Task statement:
Copy the entries between the lines holding "black pentagon: moved 3 px right, 2 px down" and "black pentagon: rotated 20 degrees clockwise", inclusive, and substitute "hexagon" for "pentagon" while leaving the rest unchanged. Leave the pictures out.

Raw records:
☆ ☆ ☆ ☆ ☆
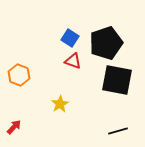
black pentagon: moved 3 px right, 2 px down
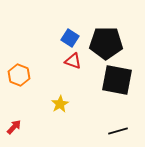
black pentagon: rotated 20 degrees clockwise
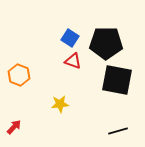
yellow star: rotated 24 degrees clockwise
☆ ☆ ☆ ☆ ☆
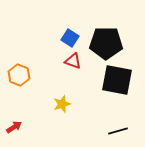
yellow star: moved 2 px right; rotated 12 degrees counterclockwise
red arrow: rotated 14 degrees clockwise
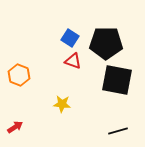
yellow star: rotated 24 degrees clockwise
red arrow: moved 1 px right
☆ ☆ ☆ ☆ ☆
Worked answer:
black hexagon: moved 3 px right, 2 px down
black hexagon: rotated 20 degrees clockwise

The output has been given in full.